Entries shown START

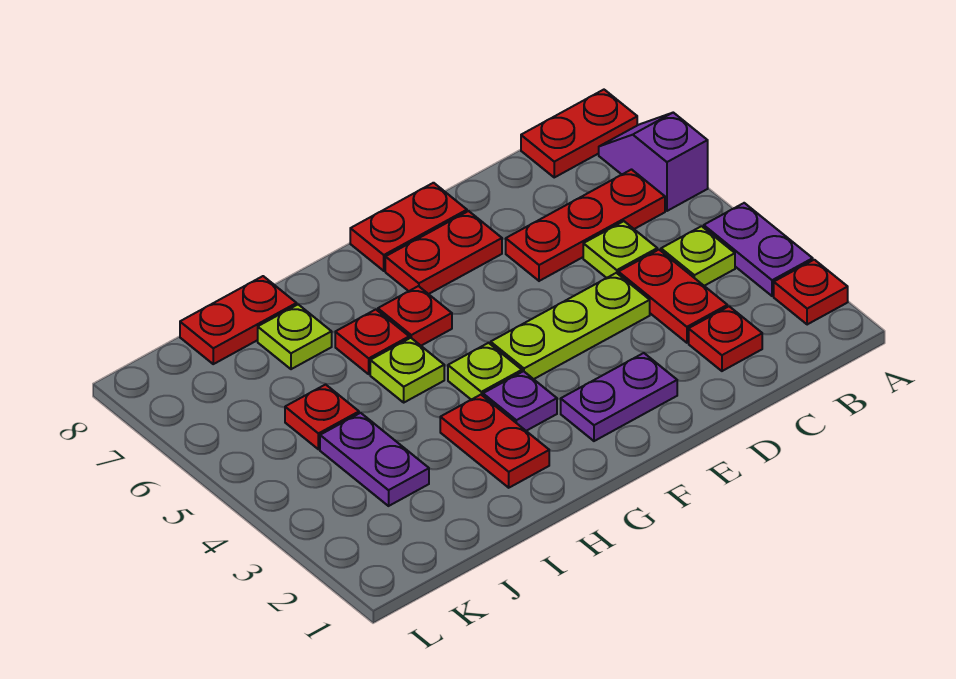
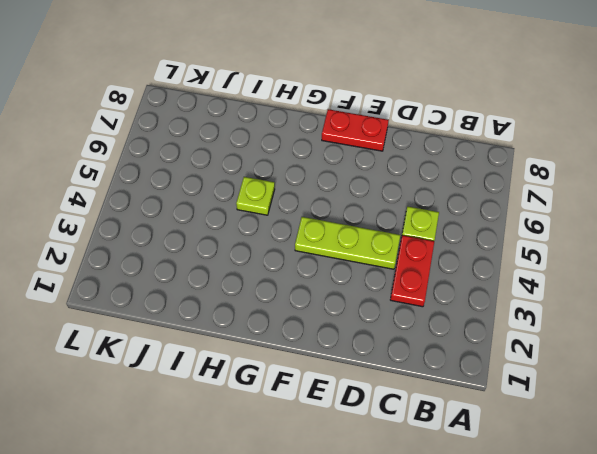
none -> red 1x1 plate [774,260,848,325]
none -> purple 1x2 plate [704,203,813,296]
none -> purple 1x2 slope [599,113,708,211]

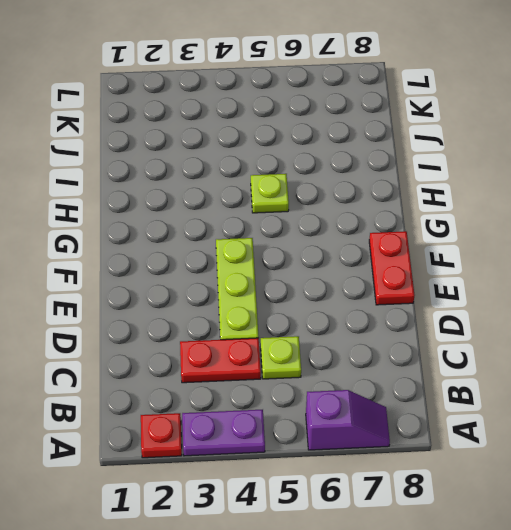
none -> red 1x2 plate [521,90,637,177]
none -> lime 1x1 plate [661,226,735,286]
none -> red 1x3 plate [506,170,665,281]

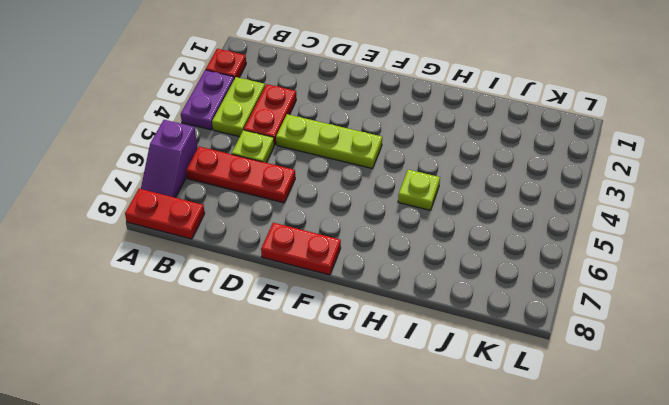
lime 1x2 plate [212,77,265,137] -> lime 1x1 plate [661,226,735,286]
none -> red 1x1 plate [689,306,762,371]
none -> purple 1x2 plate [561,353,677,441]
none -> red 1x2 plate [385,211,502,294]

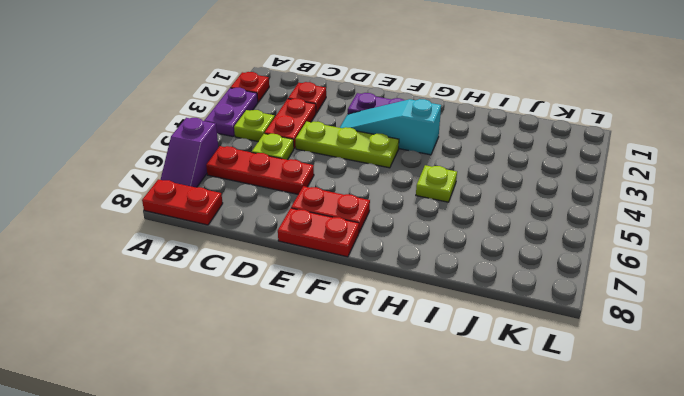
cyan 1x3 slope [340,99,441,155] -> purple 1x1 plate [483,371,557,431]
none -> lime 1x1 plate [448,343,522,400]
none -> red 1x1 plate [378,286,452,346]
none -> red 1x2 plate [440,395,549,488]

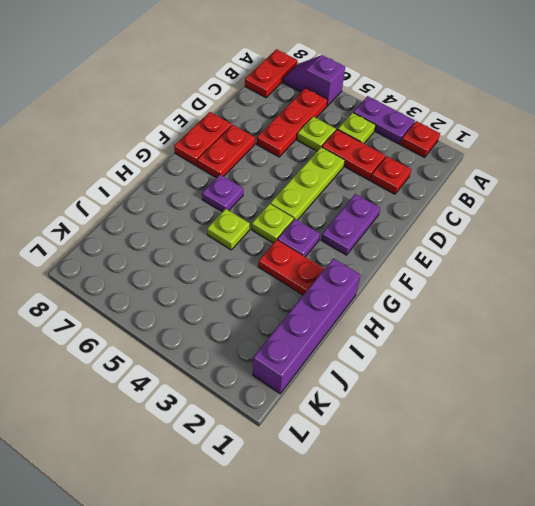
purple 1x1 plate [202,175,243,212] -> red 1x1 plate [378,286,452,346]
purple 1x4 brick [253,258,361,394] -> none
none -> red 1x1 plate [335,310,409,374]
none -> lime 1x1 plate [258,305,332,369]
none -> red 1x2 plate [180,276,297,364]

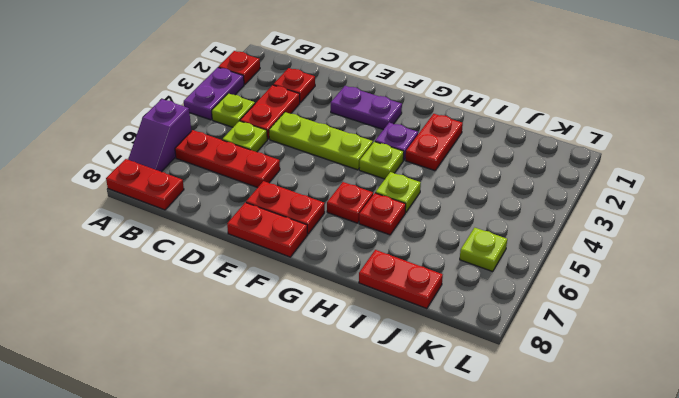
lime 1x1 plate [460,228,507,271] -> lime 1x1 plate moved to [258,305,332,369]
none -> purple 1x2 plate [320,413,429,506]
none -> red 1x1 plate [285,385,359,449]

Entries shown END

= The problem =
Omit pictures; set down the rest of the material word for word.

= Final answer =
none -> red 1x1 plate [774,260,848,325]
none -> purple 1x2 plate [704,203,813,296]
none -> purple 1x2 slope [599,113,708,211]

none -> red 1x2 plate [521,90,637,177]
none -> lime 1x1 plate [661,226,735,286]
none -> red 1x3 plate [506,170,665,281]

lime 1x2 plate [212,77,265,137] -> lime 1x1 plate [661,226,735,286]
none -> red 1x1 plate [689,306,762,371]
none -> purple 1x2 plate [561,353,677,441]
none -> red 1x2 plate [385,211,502,294]

cyan 1x3 slope [340,99,441,155] -> purple 1x1 plate [483,371,557,431]
none -> lime 1x1 plate [448,343,522,400]
none -> red 1x1 plate [378,286,452,346]
none -> red 1x2 plate [440,395,549,488]

purple 1x1 plate [202,175,243,212] -> red 1x1 plate [378,286,452,346]
purple 1x4 brick [253,258,361,394] -> none
none -> red 1x1 plate [335,310,409,374]
none -> lime 1x1 plate [258,305,332,369]
none -> red 1x2 plate [180,276,297,364]

lime 1x1 plate [460,228,507,271] -> lime 1x1 plate moved to [258,305,332,369]
none -> purple 1x2 plate [320,413,429,506]
none -> red 1x1 plate [285,385,359,449]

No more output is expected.